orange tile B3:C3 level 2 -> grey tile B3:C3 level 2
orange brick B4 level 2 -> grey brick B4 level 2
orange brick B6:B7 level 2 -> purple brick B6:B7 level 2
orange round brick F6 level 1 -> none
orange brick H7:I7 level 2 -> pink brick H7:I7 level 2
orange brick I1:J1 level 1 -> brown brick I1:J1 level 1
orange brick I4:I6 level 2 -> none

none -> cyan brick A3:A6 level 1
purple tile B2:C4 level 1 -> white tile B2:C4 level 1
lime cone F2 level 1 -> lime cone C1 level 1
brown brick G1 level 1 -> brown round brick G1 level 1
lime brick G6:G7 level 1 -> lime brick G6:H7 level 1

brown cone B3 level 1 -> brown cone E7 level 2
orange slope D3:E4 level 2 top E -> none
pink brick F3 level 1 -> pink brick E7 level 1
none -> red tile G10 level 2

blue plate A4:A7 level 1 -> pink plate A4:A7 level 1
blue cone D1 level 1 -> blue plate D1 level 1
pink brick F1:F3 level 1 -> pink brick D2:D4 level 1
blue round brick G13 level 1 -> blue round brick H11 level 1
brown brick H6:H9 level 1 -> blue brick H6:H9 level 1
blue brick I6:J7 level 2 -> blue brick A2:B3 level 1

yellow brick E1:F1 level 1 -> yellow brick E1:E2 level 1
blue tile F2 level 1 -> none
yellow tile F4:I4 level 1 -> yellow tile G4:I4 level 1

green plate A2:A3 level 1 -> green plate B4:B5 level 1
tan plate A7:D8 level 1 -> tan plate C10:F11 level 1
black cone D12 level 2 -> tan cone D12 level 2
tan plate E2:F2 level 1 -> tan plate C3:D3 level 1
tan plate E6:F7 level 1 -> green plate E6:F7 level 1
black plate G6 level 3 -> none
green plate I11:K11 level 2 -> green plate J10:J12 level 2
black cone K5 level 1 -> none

## Exercise brief
Please write out, exactly as they appear, only the lines from the one holding "blue round brick G13" through the end of the data.

## Output
blue round brick G13 level 1 -> blue round brick H11 level 1
brown brick H6:H9 level 1 -> blue brick H6:H9 level 1
blue brick I6:J7 level 2 -> blue brick A2:B3 level 1

yellow brick E1:F1 level 1 -> yellow brick E1:E2 level 1
blue tile F2 level 1 -> none
yellow tile F4:I4 level 1 -> yellow tile G4:I4 level 1

green plate A2:A3 level 1 -> green plate B4:B5 level 1
tan plate A7:D8 level 1 -> tan plate C10:F11 level 1
black cone D12 level 2 -> tan cone D12 level 2
tan plate E2:F2 level 1 -> tan plate C3:D3 level 1
tan plate E6:F7 level 1 -> green plate E6:F7 level 1
black plate G6 level 3 -> none
green plate I11:K11 level 2 -> green plate J10:J12 level 2
black cone K5 level 1 -> none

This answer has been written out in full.